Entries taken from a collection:
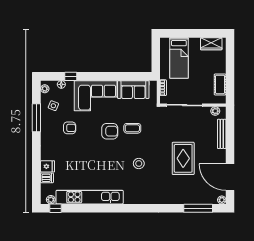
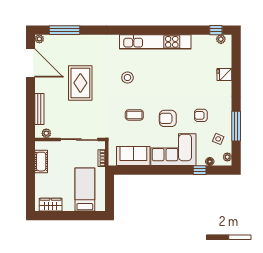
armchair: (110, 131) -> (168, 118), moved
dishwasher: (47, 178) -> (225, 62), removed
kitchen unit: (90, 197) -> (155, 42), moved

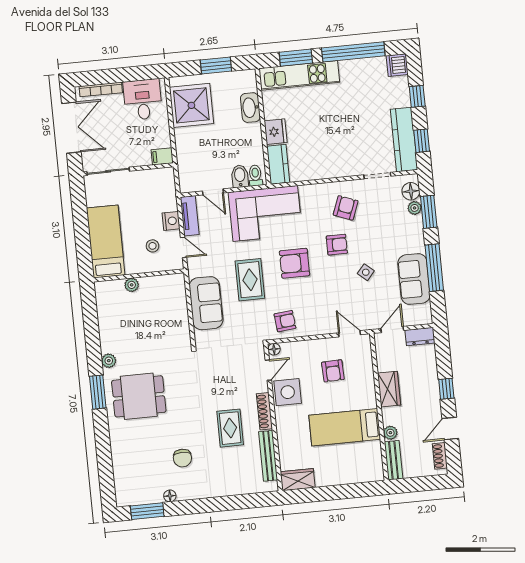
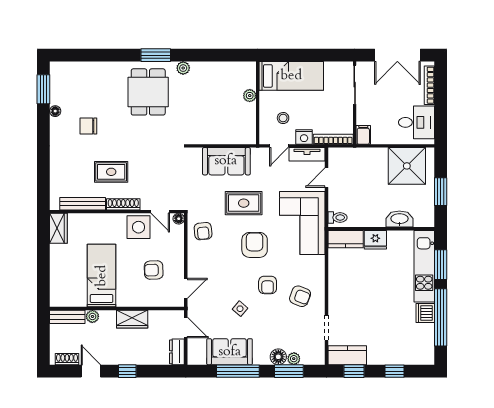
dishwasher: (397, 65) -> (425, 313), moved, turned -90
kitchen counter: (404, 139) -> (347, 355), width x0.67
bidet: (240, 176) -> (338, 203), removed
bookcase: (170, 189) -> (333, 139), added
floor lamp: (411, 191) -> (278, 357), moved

**What the exercise asks:**
Go through the entries and retype them exactly, except for the images.

**Exercise result:**
armchair: (110, 131) -> (168, 118), moved
dishwasher: (47, 178) -> (225, 62), removed
kitchen unit: (90, 197) -> (155, 42), moved

dishwasher: (397, 65) -> (425, 313), moved, turned -90
kitchen counter: (404, 139) -> (347, 355), width x0.67
bidet: (240, 176) -> (338, 203), removed
bookcase: (170, 189) -> (333, 139), added
floor lamp: (411, 191) -> (278, 357), moved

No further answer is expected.